• _Exercise objective_
Lines in the listing below that include the word "MOSI" need to be copied.

• _Study material_

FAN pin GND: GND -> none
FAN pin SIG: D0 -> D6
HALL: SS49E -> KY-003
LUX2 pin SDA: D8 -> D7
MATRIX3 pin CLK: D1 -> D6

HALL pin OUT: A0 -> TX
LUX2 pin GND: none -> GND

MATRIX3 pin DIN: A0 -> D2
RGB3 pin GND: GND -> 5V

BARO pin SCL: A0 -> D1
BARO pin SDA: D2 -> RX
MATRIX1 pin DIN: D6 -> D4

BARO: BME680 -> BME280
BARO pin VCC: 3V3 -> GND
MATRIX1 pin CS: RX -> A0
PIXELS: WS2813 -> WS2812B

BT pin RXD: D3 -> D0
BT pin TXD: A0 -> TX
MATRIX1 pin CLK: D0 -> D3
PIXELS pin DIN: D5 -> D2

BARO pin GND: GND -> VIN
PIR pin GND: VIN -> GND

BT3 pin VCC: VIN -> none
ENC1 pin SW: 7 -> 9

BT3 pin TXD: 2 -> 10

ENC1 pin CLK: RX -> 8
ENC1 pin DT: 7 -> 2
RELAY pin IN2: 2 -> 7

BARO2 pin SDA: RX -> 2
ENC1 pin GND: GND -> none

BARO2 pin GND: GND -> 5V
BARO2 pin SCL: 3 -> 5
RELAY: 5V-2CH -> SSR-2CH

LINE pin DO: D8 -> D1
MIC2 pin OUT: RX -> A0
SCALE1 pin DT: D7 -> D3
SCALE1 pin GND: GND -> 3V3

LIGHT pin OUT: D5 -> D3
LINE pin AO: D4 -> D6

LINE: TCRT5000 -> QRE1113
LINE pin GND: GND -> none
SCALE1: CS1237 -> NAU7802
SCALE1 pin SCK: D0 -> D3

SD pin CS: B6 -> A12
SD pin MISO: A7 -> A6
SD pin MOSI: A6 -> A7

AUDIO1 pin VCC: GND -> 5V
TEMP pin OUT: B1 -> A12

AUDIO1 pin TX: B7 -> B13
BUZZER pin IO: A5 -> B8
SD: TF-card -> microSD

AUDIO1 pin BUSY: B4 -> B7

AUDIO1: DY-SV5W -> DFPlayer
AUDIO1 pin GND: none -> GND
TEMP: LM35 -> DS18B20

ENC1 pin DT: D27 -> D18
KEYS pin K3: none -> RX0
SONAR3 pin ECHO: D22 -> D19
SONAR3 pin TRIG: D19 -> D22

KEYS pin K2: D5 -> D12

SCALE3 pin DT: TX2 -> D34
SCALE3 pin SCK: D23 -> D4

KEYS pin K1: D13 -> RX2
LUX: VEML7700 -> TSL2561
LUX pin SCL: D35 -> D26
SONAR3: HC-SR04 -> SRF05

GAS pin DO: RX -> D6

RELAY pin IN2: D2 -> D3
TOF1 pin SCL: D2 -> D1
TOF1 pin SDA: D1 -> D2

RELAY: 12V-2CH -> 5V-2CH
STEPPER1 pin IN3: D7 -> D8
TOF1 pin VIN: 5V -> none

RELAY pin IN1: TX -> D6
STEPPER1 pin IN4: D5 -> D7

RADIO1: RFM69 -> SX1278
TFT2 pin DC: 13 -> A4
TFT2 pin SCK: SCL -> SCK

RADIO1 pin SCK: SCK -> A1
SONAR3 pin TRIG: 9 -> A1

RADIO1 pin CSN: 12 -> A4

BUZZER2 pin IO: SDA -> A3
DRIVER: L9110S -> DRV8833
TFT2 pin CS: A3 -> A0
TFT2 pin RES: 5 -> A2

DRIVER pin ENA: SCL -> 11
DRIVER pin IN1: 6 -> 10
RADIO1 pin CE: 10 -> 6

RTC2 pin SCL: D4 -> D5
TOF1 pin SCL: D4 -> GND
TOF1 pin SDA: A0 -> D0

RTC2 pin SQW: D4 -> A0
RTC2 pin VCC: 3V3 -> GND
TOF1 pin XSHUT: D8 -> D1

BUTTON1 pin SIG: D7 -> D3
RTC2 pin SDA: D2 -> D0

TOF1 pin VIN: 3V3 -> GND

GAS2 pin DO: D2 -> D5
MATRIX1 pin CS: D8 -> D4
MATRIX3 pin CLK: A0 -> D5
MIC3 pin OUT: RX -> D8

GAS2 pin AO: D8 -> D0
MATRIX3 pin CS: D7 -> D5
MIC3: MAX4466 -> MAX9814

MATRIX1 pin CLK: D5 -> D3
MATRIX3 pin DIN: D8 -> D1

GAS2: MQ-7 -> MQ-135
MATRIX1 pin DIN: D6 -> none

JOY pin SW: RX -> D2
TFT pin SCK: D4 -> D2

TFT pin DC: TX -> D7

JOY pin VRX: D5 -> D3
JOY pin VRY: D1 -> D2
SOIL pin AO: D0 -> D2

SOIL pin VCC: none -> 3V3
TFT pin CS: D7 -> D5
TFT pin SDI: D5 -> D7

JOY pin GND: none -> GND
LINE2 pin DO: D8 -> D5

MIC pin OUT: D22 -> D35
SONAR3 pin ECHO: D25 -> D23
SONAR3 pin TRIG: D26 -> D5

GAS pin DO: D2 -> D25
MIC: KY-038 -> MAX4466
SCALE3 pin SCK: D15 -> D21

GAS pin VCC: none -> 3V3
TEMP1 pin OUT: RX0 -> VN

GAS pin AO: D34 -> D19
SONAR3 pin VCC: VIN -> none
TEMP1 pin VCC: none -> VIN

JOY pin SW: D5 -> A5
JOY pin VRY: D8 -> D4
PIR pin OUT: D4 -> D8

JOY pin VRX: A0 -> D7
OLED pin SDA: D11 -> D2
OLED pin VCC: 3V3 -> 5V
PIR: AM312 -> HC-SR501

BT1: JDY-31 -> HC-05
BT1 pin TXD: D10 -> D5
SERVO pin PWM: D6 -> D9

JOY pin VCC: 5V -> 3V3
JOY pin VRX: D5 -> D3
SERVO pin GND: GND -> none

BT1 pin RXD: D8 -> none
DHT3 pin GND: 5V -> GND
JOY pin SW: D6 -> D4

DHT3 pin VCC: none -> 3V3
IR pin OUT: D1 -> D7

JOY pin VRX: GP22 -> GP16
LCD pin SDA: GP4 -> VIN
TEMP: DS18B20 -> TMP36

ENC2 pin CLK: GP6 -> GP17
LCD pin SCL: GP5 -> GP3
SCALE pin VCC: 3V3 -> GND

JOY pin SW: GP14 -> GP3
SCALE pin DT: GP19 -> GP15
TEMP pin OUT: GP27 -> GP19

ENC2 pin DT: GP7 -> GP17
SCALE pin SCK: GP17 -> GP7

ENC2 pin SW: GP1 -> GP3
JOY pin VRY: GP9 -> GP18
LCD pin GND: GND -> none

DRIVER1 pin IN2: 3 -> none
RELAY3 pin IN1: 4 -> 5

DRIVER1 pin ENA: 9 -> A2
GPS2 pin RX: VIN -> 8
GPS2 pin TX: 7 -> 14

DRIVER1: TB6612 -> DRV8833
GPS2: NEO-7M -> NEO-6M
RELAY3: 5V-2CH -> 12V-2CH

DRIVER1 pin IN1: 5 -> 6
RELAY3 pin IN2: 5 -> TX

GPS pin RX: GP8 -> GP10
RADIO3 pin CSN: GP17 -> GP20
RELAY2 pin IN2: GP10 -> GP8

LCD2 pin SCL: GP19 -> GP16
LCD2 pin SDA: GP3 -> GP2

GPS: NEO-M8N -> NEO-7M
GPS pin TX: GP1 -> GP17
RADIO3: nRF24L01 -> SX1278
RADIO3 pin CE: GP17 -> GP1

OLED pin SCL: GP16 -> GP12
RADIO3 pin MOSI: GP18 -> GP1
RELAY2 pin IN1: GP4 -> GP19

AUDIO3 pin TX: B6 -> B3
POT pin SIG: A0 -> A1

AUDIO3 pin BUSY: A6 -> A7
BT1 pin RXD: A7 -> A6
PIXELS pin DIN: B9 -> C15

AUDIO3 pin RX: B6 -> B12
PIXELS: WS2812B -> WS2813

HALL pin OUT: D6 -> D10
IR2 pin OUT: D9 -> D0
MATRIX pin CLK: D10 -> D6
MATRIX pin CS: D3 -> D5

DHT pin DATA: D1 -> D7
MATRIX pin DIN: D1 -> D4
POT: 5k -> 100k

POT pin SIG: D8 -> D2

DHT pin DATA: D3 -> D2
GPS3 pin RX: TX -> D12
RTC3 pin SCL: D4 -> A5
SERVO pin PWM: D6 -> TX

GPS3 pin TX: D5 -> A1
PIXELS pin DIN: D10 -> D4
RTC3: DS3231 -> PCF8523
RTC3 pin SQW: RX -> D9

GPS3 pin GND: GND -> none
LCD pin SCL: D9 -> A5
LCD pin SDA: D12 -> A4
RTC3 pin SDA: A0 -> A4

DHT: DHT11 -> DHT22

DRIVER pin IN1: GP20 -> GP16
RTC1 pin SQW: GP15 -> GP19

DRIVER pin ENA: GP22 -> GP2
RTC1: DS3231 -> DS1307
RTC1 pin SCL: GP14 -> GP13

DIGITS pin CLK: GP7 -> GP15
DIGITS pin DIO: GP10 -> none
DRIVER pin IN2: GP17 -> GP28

• _Written solution_
SD pin MOSI: A6 -> A7
RADIO3 pin MOSI: GP18 -> GP1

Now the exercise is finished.